━━━ Given records

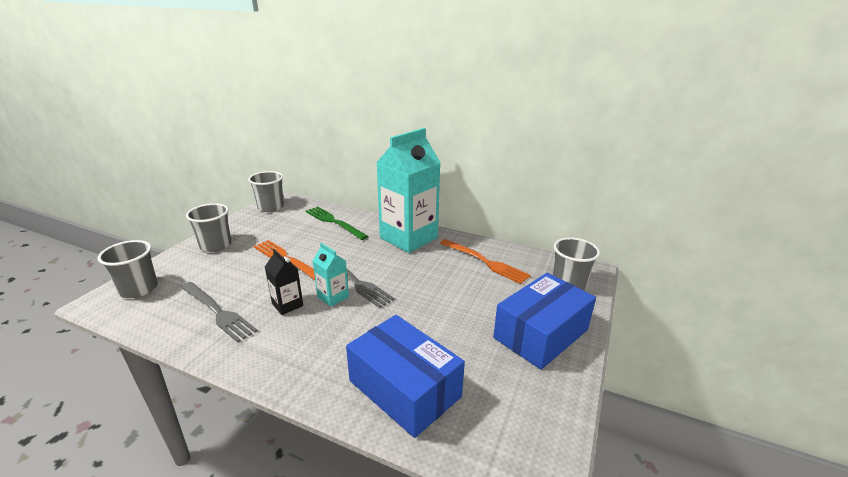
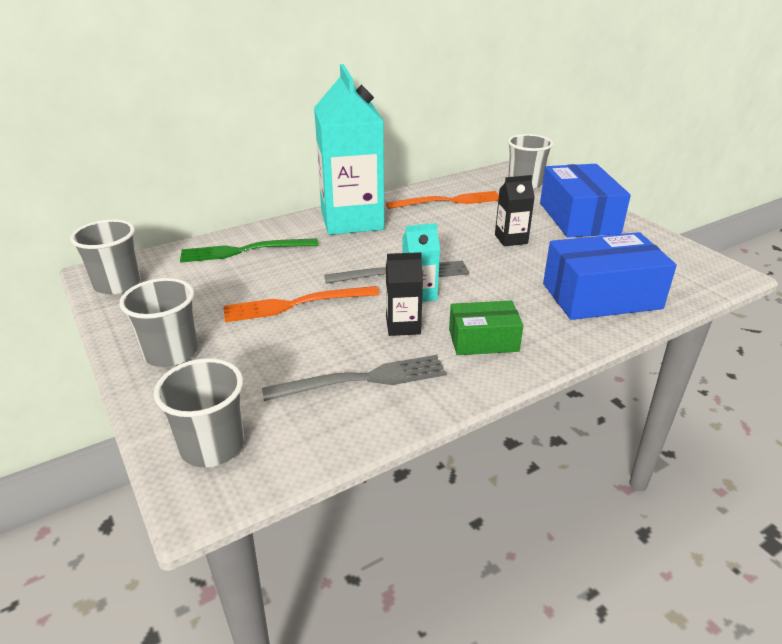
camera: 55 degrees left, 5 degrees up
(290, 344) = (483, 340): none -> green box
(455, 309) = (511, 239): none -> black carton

━━━━━━
━━━ Given records

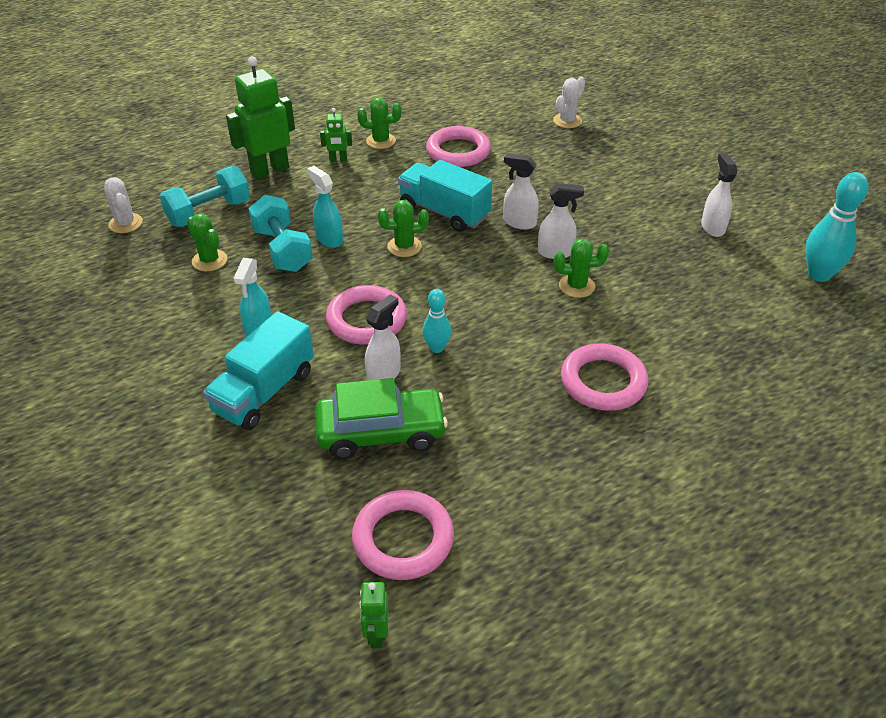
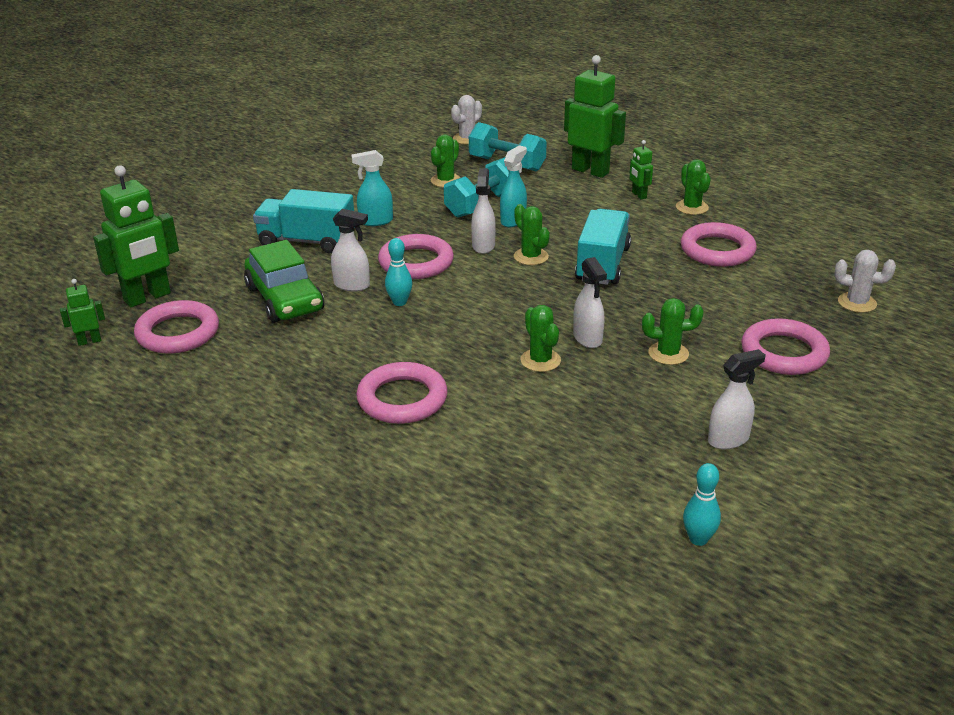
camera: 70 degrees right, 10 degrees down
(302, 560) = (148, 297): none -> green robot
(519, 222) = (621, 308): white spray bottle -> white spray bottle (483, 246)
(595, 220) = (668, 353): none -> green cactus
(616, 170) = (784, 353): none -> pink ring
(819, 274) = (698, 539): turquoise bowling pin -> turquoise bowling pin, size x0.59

━━━━━━

> [Prompt]: Note how many lines of the listing above include the word "green", and respond with that number only.

> [Response for this exercise]: 3